_Work instructions_
Search the entries for the line containing "blue clock: 5 -> 3". Repeat it, then every line after it, exactly through the final line.

_Data extract_
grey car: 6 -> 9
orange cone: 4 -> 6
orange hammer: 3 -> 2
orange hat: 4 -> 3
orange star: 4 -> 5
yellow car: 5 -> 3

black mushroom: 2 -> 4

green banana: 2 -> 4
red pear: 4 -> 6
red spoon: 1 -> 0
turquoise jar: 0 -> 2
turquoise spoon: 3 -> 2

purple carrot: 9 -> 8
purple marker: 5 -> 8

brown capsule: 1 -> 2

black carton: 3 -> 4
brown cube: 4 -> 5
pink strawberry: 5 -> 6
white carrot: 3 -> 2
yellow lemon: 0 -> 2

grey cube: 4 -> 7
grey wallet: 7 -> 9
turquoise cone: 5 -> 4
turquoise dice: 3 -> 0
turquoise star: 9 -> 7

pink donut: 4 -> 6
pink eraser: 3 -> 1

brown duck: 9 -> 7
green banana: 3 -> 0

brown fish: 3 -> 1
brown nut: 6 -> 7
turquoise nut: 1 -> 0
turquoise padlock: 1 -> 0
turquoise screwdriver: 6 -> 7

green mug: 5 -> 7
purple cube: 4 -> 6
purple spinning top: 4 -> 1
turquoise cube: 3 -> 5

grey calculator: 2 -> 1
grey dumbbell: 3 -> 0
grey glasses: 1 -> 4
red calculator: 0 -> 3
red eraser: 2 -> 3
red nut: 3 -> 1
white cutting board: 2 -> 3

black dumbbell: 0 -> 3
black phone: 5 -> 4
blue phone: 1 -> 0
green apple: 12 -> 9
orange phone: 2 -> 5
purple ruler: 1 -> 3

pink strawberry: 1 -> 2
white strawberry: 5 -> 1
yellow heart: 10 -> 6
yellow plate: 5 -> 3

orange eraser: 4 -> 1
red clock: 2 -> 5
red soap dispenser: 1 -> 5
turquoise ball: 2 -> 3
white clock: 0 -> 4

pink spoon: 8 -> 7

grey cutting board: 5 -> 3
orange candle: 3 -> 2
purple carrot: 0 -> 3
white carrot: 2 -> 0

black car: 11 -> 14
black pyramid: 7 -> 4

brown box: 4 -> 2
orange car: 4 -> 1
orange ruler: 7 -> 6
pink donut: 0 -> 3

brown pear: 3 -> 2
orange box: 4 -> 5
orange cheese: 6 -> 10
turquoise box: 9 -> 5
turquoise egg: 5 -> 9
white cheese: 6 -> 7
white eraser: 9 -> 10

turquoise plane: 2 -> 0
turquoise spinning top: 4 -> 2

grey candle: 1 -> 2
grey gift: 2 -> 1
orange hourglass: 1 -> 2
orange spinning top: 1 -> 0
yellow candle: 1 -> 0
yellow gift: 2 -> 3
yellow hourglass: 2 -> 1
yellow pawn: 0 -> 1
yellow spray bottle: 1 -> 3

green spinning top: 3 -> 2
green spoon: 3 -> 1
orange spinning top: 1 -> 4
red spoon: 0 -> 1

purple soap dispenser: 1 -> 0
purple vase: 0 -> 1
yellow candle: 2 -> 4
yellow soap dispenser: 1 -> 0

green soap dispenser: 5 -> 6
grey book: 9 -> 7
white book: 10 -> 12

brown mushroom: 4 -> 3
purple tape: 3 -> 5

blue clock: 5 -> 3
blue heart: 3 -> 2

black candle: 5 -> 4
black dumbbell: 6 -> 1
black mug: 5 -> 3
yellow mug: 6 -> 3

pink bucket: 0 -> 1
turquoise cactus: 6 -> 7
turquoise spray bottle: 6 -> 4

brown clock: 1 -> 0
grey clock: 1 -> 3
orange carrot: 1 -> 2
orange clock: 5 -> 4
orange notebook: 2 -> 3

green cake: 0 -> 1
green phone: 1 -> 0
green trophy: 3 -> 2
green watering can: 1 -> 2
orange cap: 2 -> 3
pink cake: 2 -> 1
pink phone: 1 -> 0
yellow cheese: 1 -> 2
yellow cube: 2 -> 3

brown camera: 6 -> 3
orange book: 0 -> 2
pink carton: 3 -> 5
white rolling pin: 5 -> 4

_Exercise answer_
blue clock: 5 -> 3
blue heart: 3 -> 2

black candle: 5 -> 4
black dumbbell: 6 -> 1
black mug: 5 -> 3
yellow mug: 6 -> 3

pink bucket: 0 -> 1
turquoise cactus: 6 -> 7
turquoise spray bottle: 6 -> 4

brown clock: 1 -> 0
grey clock: 1 -> 3
orange carrot: 1 -> 2
orange clock: 5 -> 4
orange notebook: 2 -> 3

green cake: 0 -> 1
green phone: 1 -> 0
green trophy: 3 -> 2
green watering can: 1 -> 2
orange cap: 2 -> 3
pink cake: 2 -> 1
pink phone: 1 -> 0
yellow cheese: 1 -> 2
yellow cube: 2 -> 3

brown camera: 6 -> 3
orange book: 0 -> 2
pink carton: 3 -> 5
white rolling pin: 5 -> 4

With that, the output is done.